Scene comparison data:
* * * * *

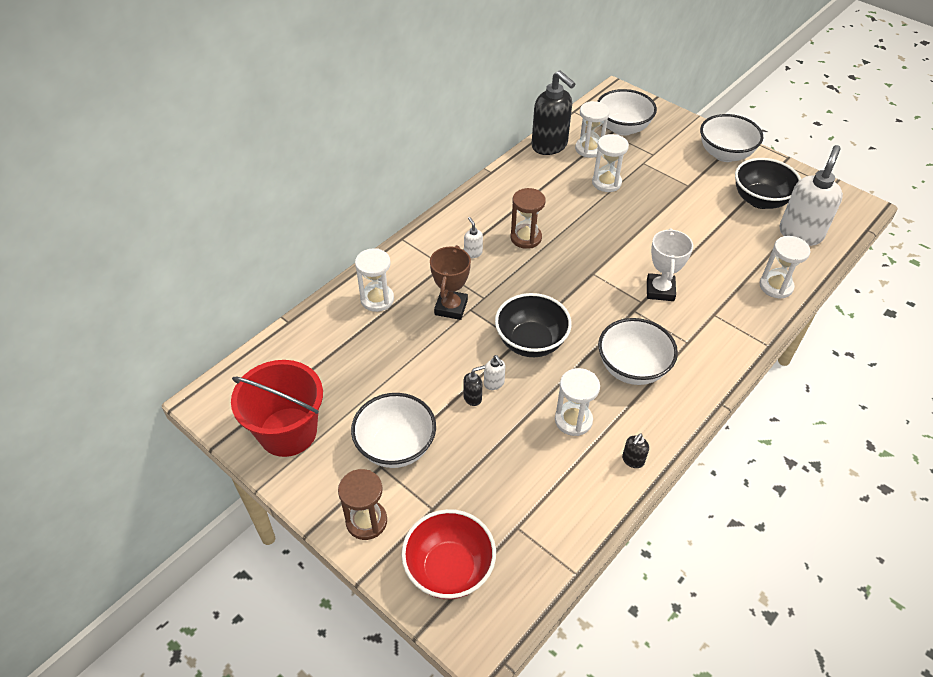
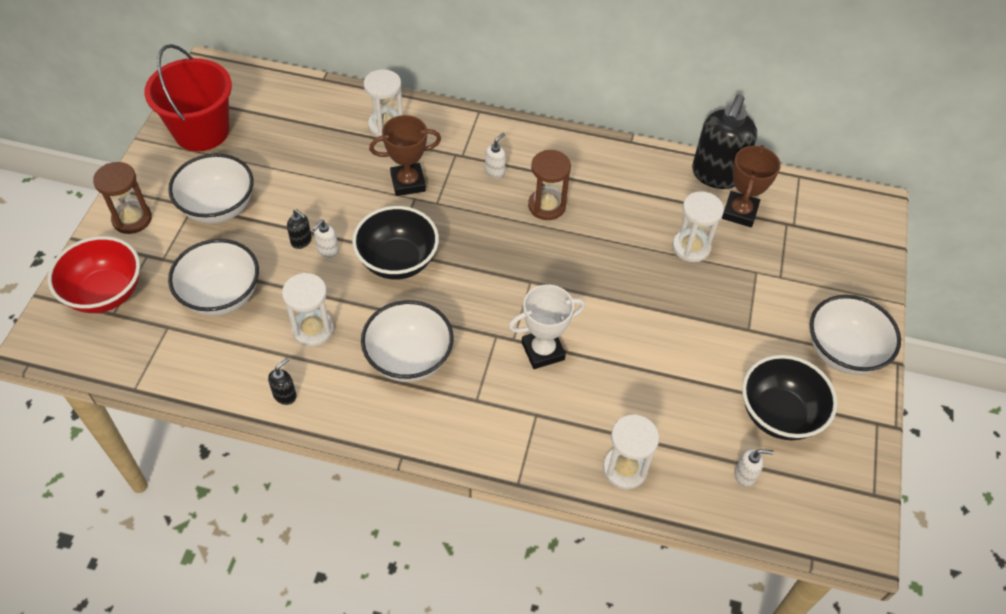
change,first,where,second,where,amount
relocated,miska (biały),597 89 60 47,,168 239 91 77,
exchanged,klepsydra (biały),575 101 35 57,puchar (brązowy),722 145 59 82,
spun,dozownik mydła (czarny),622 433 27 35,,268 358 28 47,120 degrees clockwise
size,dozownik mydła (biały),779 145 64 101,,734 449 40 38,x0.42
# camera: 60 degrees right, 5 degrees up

* * * * *

What must be transcribed is the run of lines from the one containing "size,dozownik mydła (biały),779" to the last line of the data above, inclusive, and only that.

size,dozownik mydła (biały),779 145 64 101,,734 449 40 38,x0.42
# camera: 60 degrees right, 5 degrees up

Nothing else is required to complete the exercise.